#### [Given records]
-.-.-

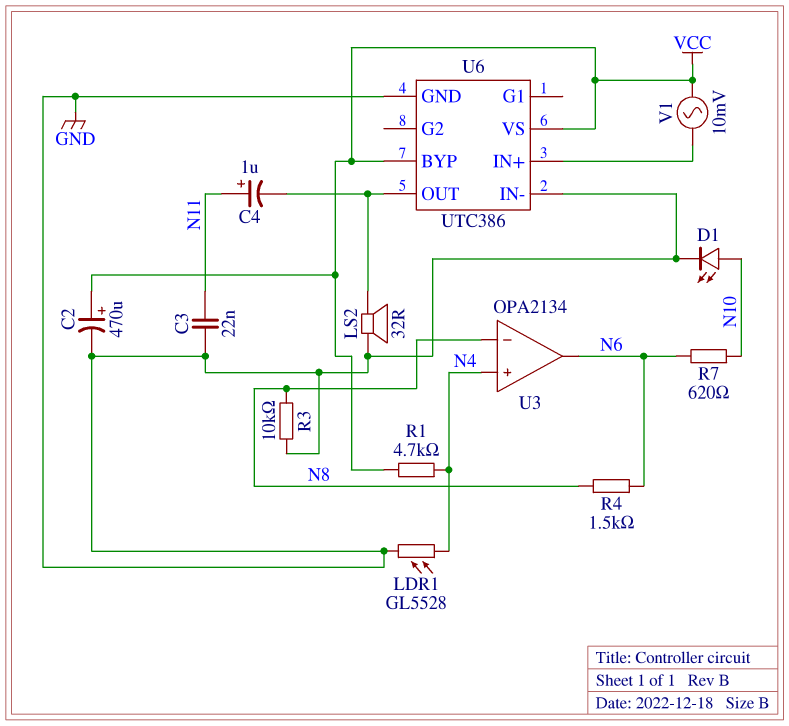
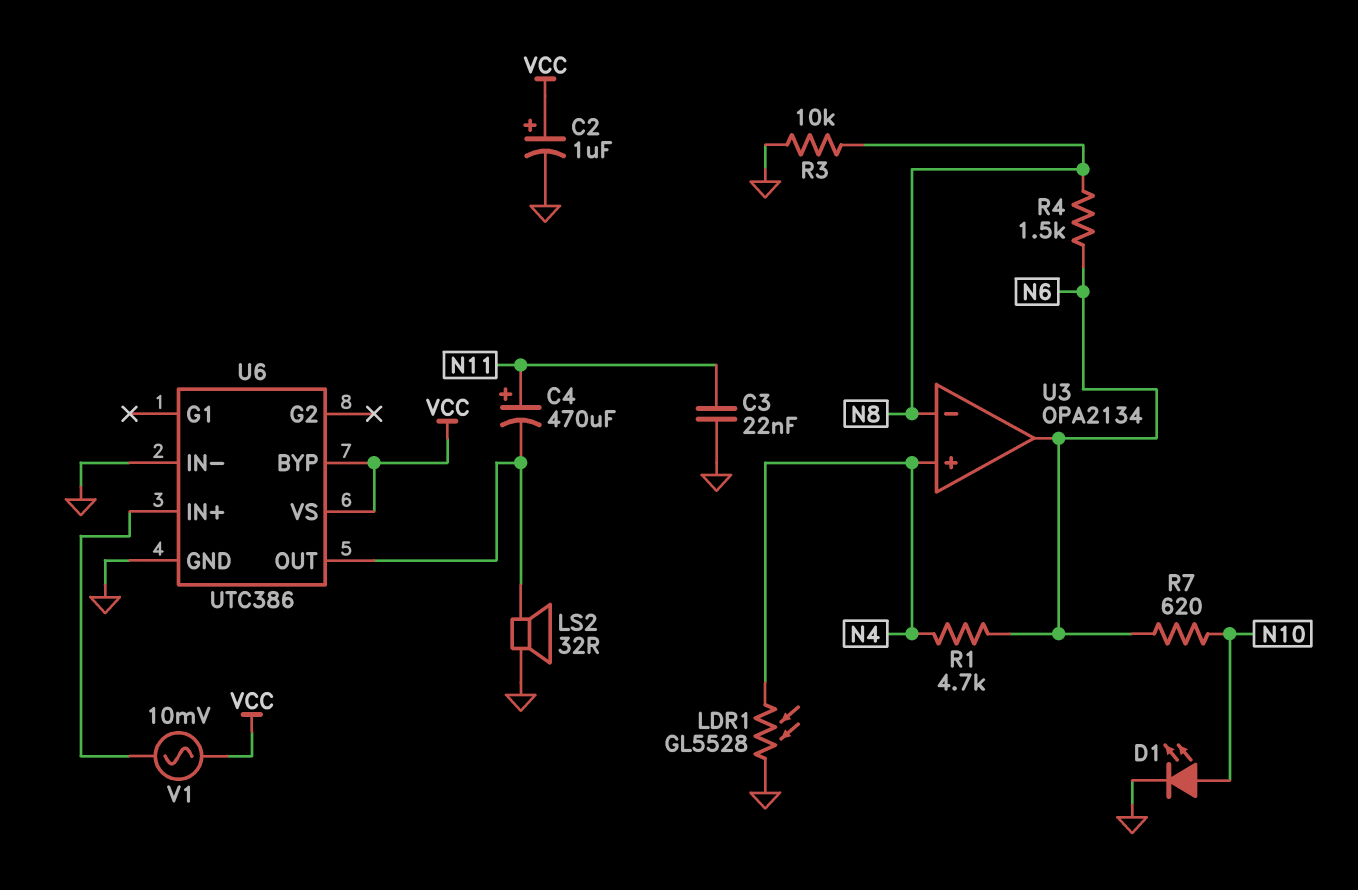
C2: 470uF (plus VCC, minus GND) -> 1uF (plus VCC, minus GND)
C4: 1uF (plus N11, minus U6/OUT) -> 470uF (plus N11, minus U6/OUT)
R1: 4.7k (N4, VCC) -> 4.7k (N4, N6)

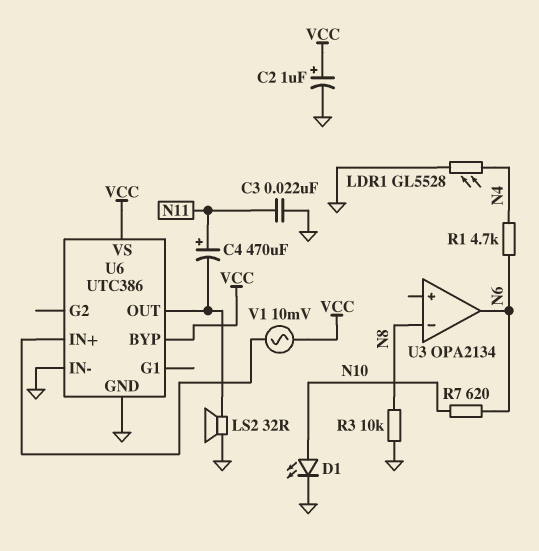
R4: 1.5k (N6, N8) -> none
U3 pin in+: N4 -> none

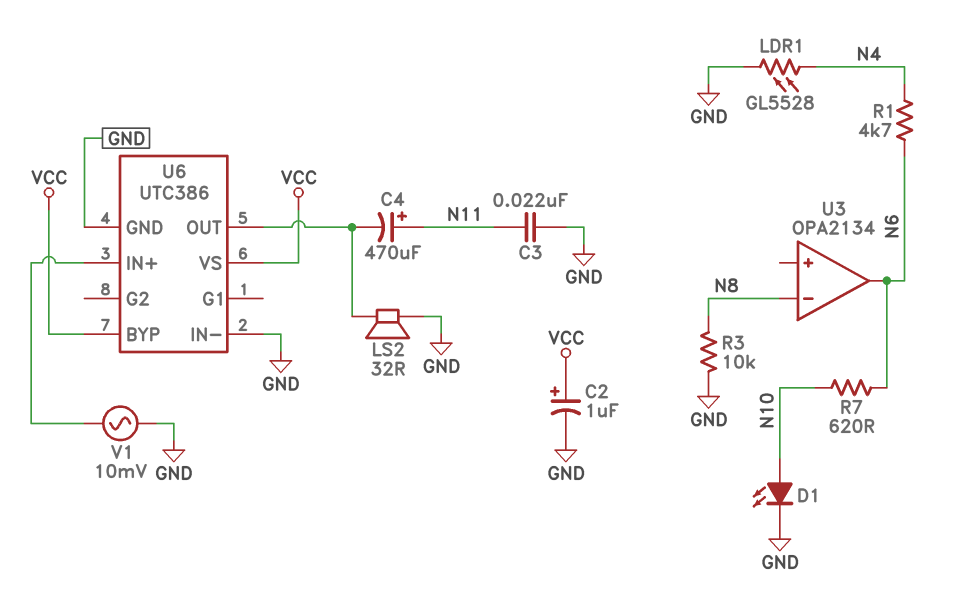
V1: AC 10mV (U6/IN+, VCC) -> AC 10mV (GND, U6/IN+)

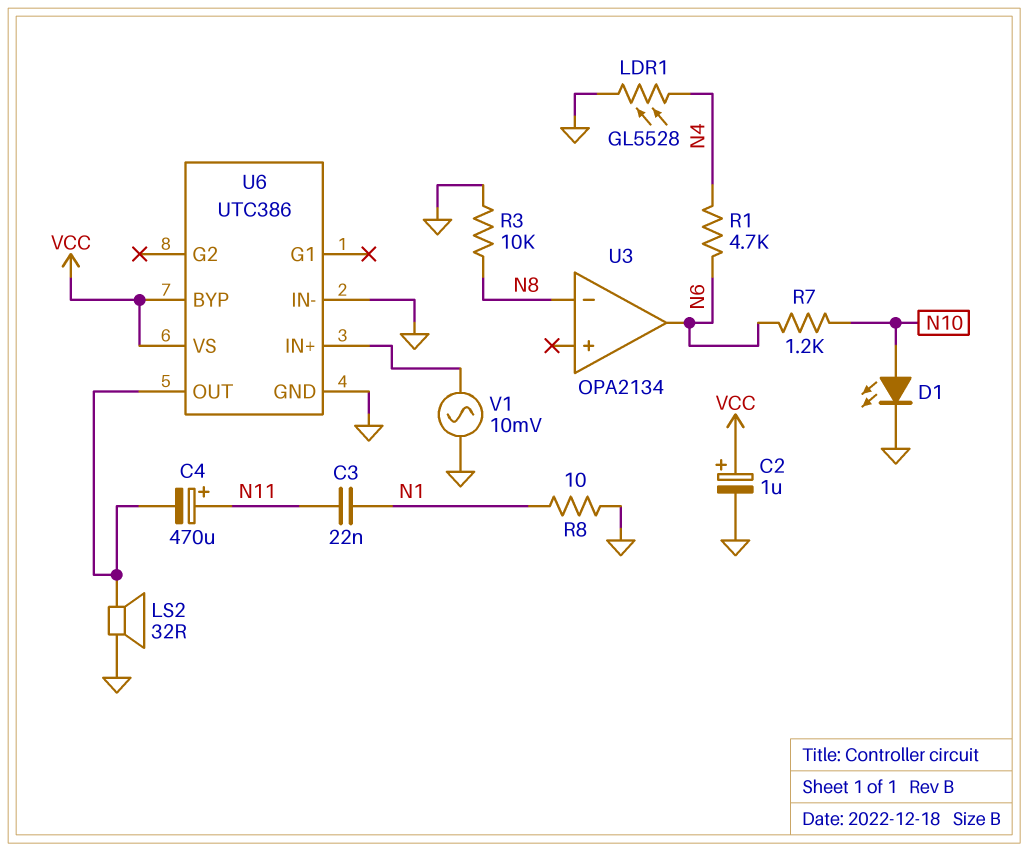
C3: 22nF (GND, N11) -> 22nF (N1, N11)
R7: 620 (N6, N10) -> 1.2k (N6, N10)
R8: none -> 10 (GND, N1)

-.-.-

Return each line from the records that includes the word "plus".

#### [Solution to the exercise]
C2: 470uF (plus VCC, minus GND) -> 1uF (plus VCC, minus GND)
C4: 1uF (plus N11, minus U6/OUT) -> 470uF (plus N11, minus U6/OUT)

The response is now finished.